Problem to work on -
Set down exactly the lines from the one containing "red pentagon: (514, 594) -> (536, 546), moved" through the end of the records below, both included, and nothing else.

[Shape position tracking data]
-=-=-=-=-

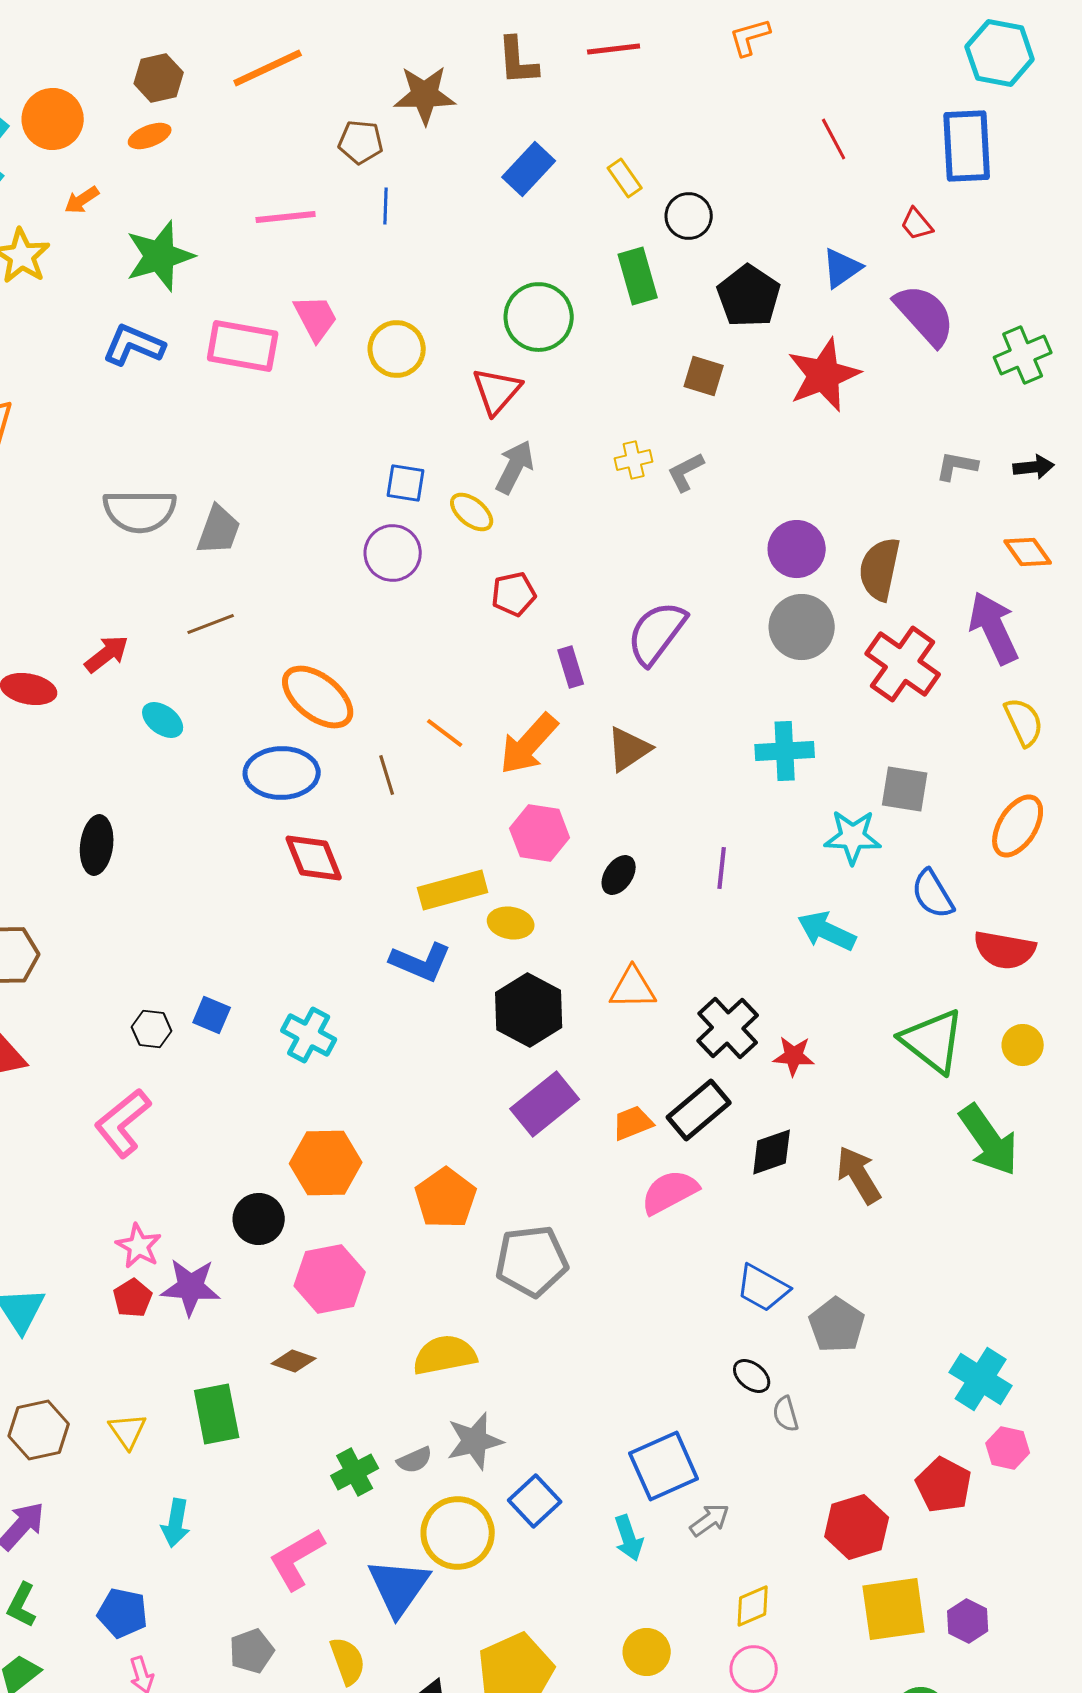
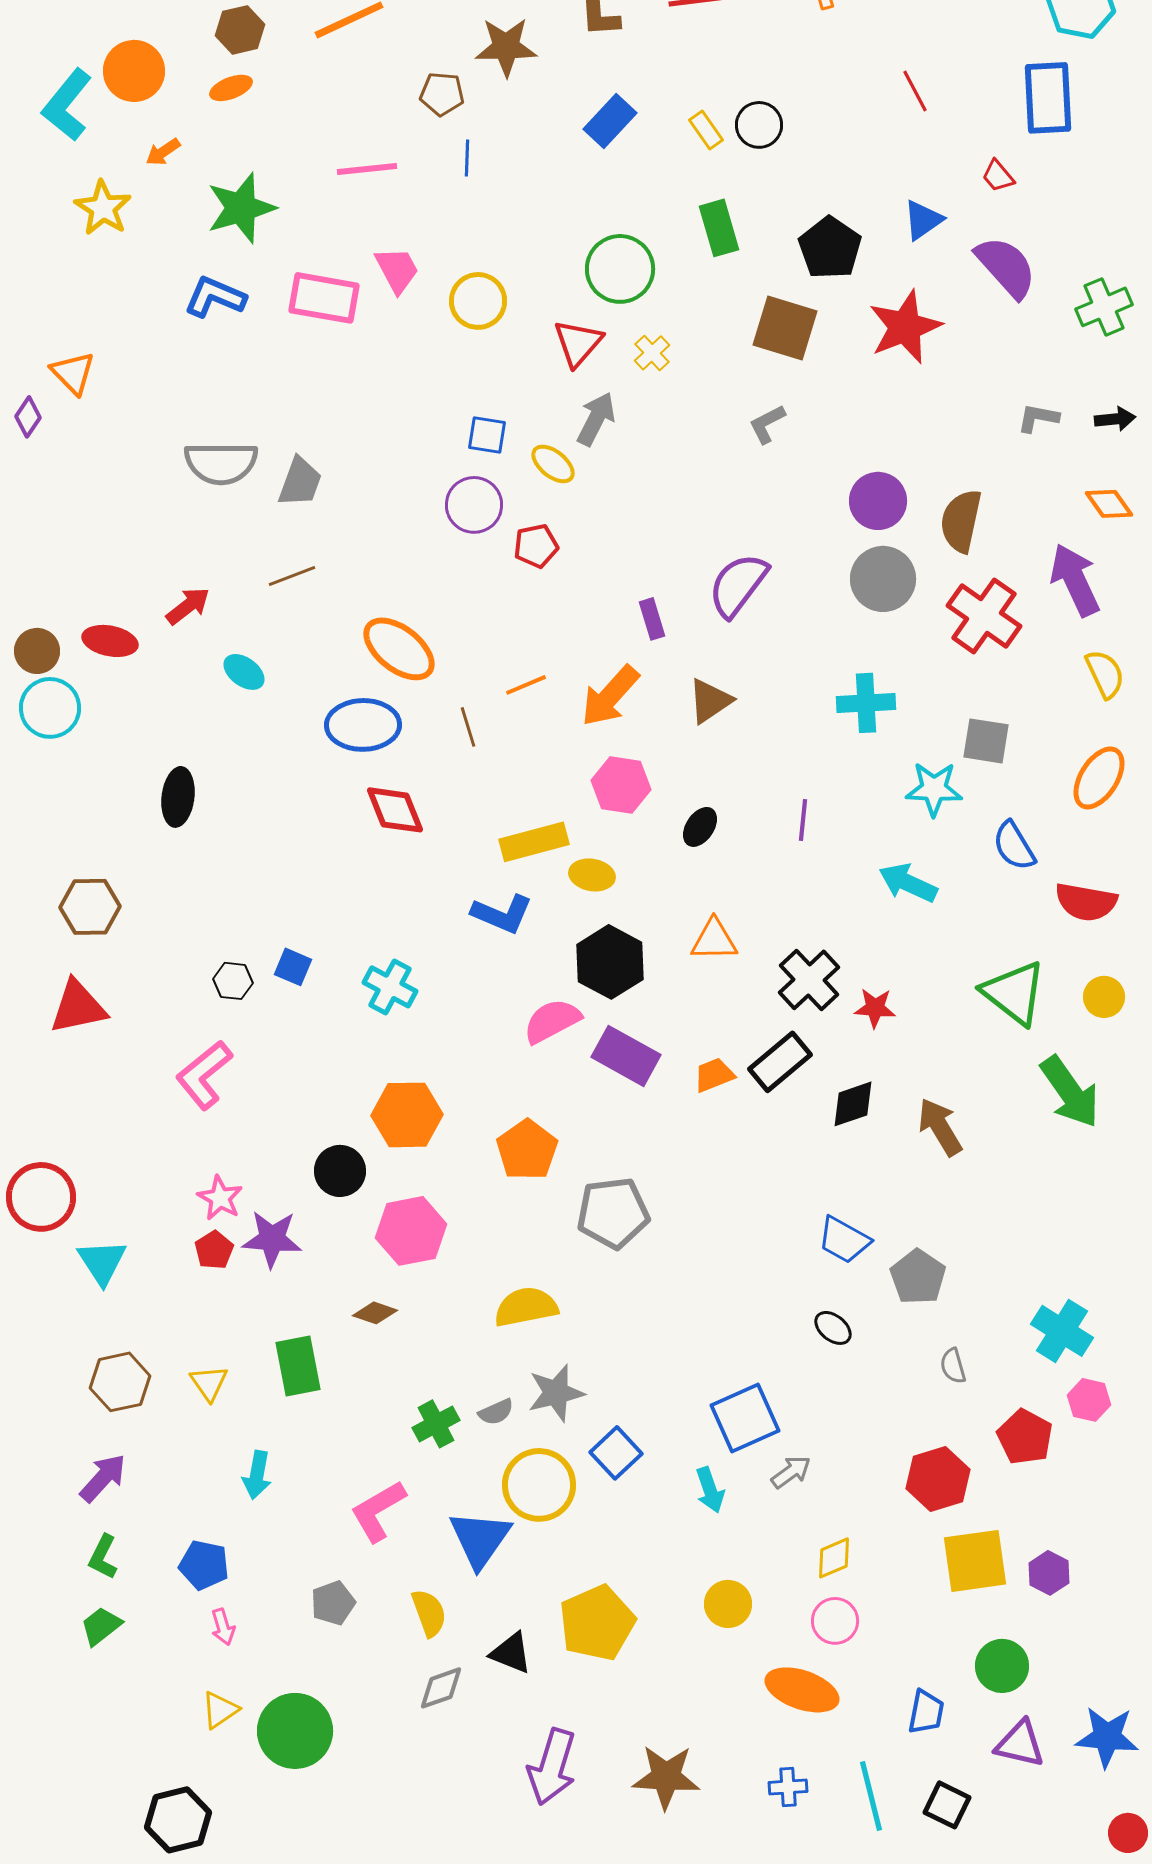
black circle: (689, 216) -> (759, 125), moved
brown square: (704, 376) -> (785, 328), size x1.6
yellow cross: (634, 460) -> (652, 353), moved, turned -30
red pentagon: (514, 594) -> (536, 546), moved
orange line: (445, 733) -> (526, 685), turned -60
purple rectangle: (545, 1104) -> (626, 1056), turned 68
pink semicircle: (670, 1192) -> (552, 1021), moved
gray semicircle: (786, 1414) -> (953, 1366), moved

-=-=-=-=-

Exercise response -
red pentagon: (514, 594) -> (536, 546), moved
orange line: (445, 733) -> (526, 685), turned -60
purple rectangle: (545, 1104) -> (626, 1056), turned 68
pink semicircle: (670, 1192) -> (552, 1021), moved
gray semicircle: (786, 1414) -> (953, 1366), moved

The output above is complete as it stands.